TASK -
From the line with "camera: 90 degrees right, 0 degrees up" to the line with "(432, 619) = (162, 290): none", retype every line exactly, including those two, and leave out the rest of the data below.

DATASET RECORDS -
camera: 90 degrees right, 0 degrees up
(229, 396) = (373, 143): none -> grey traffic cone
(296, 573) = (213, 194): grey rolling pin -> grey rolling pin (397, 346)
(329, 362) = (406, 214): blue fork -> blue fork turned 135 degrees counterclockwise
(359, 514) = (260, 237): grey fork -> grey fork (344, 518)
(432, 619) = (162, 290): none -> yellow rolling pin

---

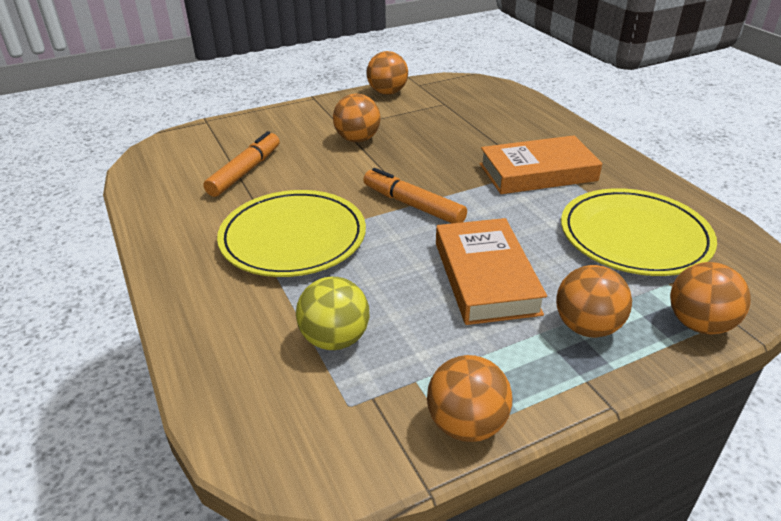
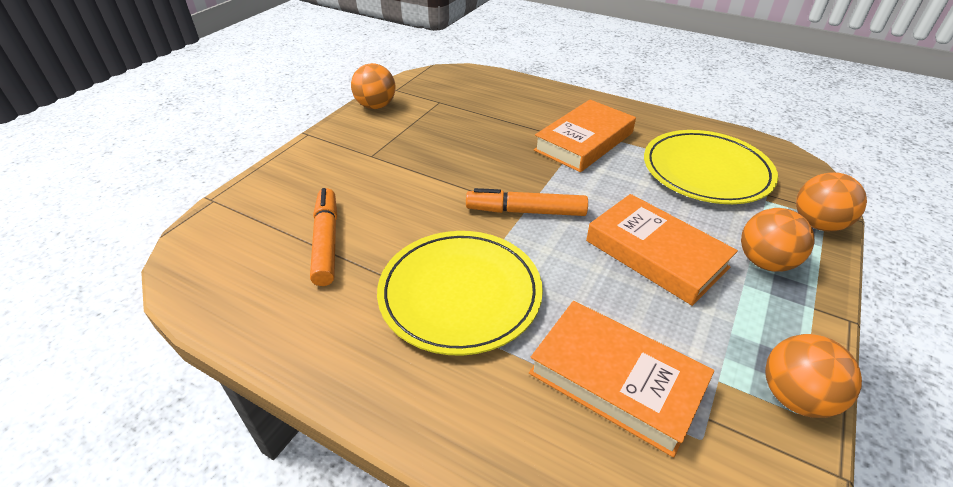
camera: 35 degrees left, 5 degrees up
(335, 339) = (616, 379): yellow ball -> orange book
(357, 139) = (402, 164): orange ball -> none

* * *

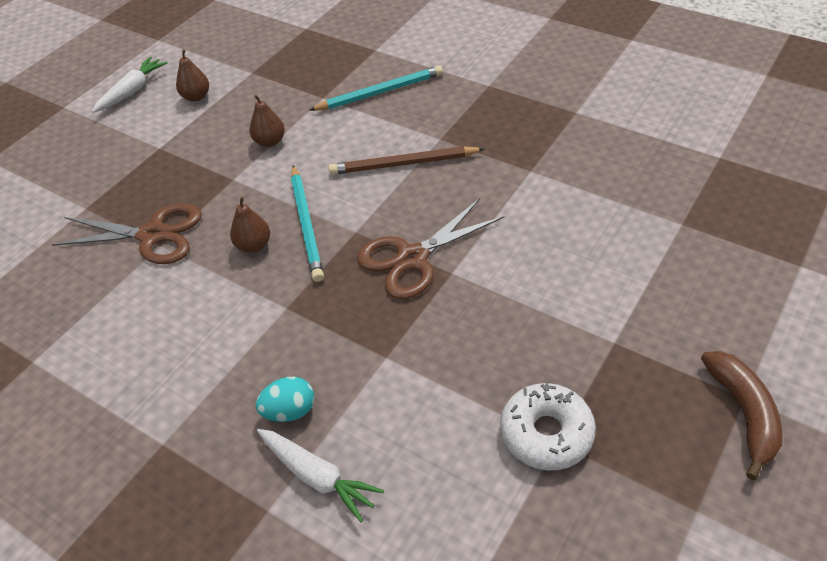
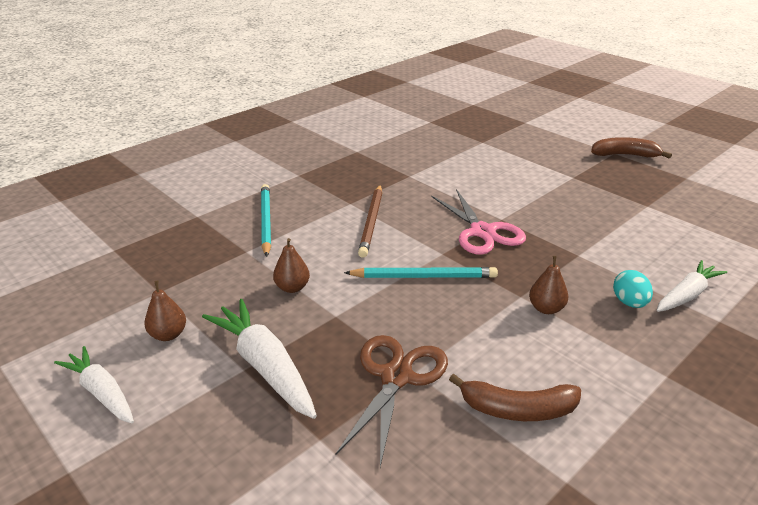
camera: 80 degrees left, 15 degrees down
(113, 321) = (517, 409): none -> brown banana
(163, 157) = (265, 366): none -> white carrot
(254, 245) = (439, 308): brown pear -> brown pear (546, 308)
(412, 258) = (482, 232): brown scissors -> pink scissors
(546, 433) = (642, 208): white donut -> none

ANSWER TO THE PROBLEM -
camera: 90 degrees right, 0 degrees up
(229, 396) = (373, 143): none -> grey traffic cone
(296, 573) = (213, 194): grey rolling pin -> grey rolling pin (397, 346)
(329, 362) = (406, 214): blue fork -> blue fork turned 135 degrees counterclockwise
(359, 514) = (260, 237): grey fork -> grey fork (344, 518)
(432, 619) = (162, 290): none -> yellow rolling pin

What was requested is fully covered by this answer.